__Object change descriptions__:
^^^^

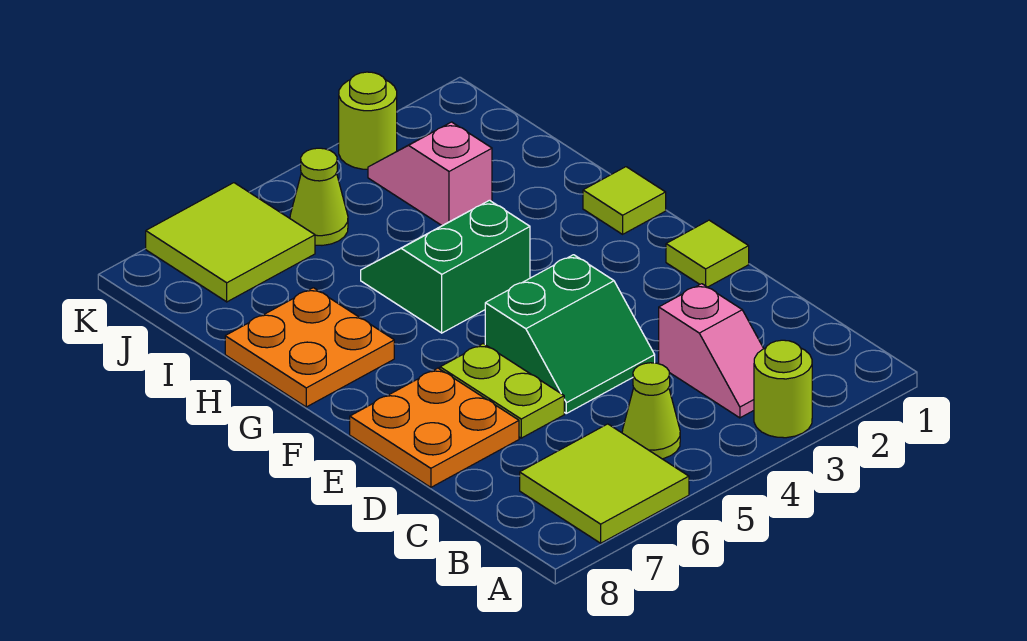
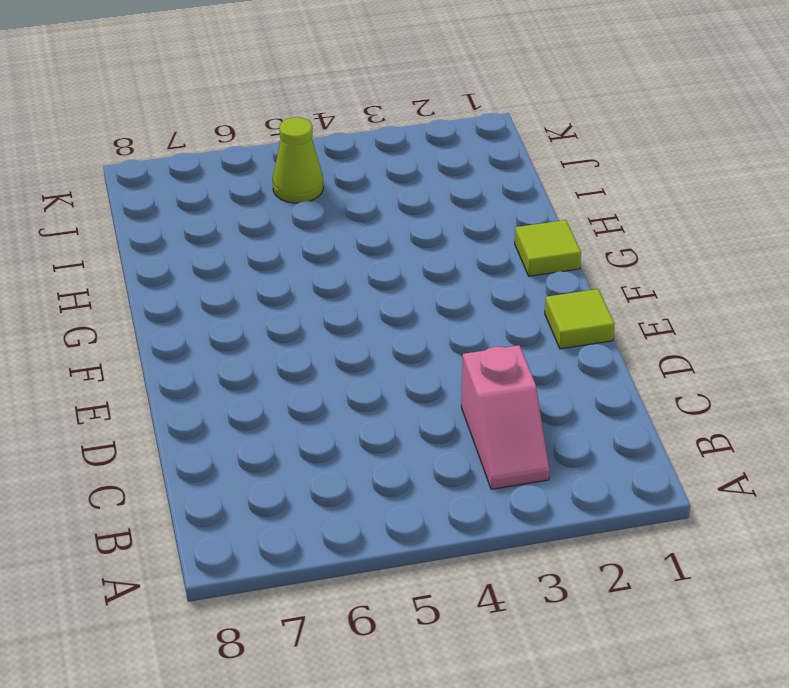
none -> lime round brick A3 level 1
none -> lime tile A6:B7 level 1
none -> lime cone B5 level 1

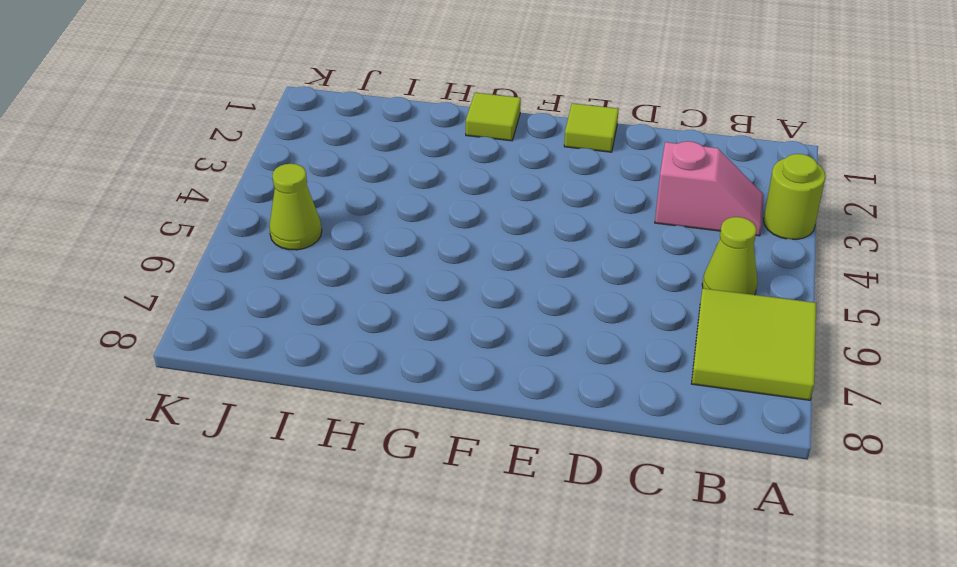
none -> green slope D4:E5 level 1 top E
none -> lime plate D6:E6 level 1
none -> orange plate D7:E8 level 1

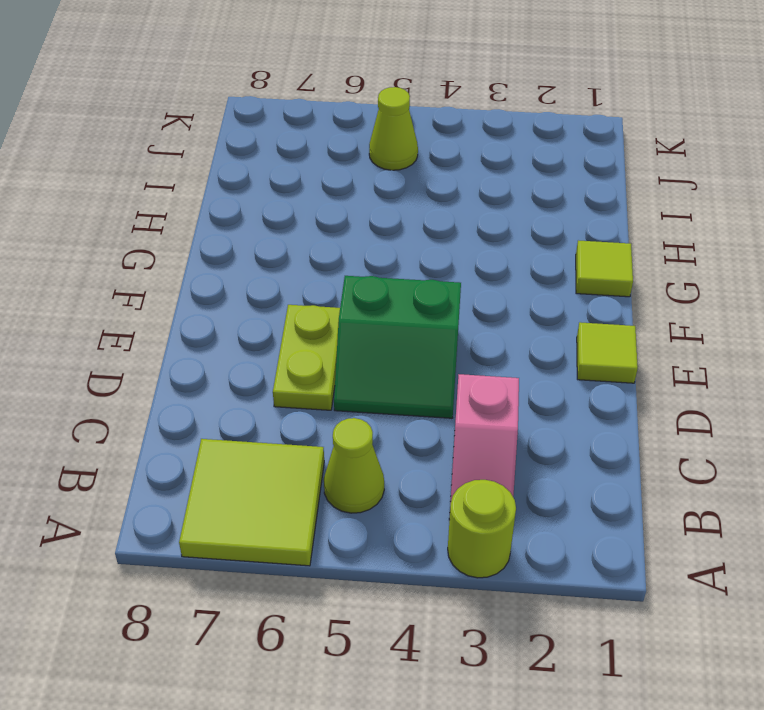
none -> orange plate D7:E8 level 1
none -> green slope G4:H5 level 1 top G
none -> orange plate G7:H8 level 1

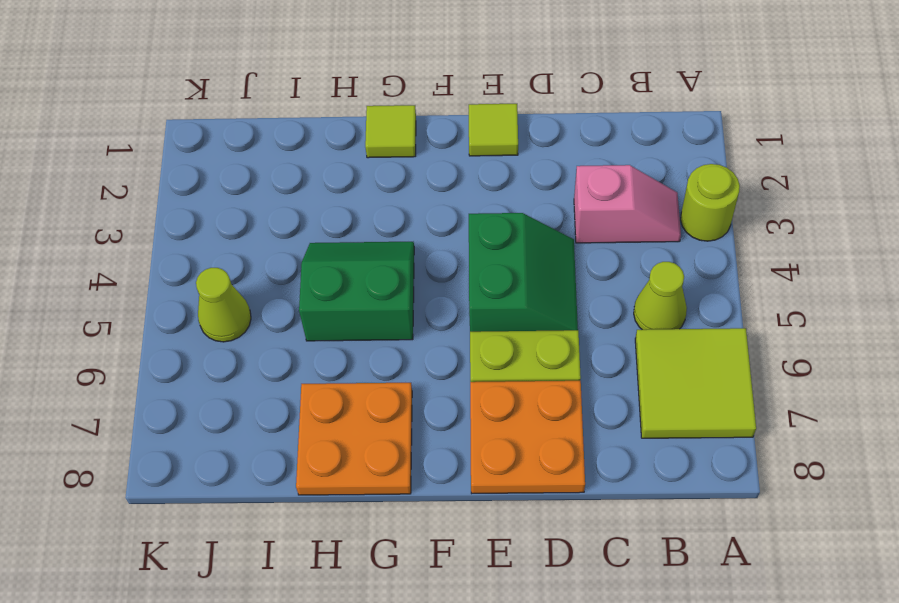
green slope G4:H5 level 1 top 5 -> green slope G4:H5 level 1 top G
none -> pink slope I3:J3 level 1 top I
none -> lime tile J6:K7 level 1
none -> lime round brick K3 level 1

^^^^

__Task goal__: Check each line of the data for the string "green" and state how many lines contain it, without any other output.

__Solution below__: 3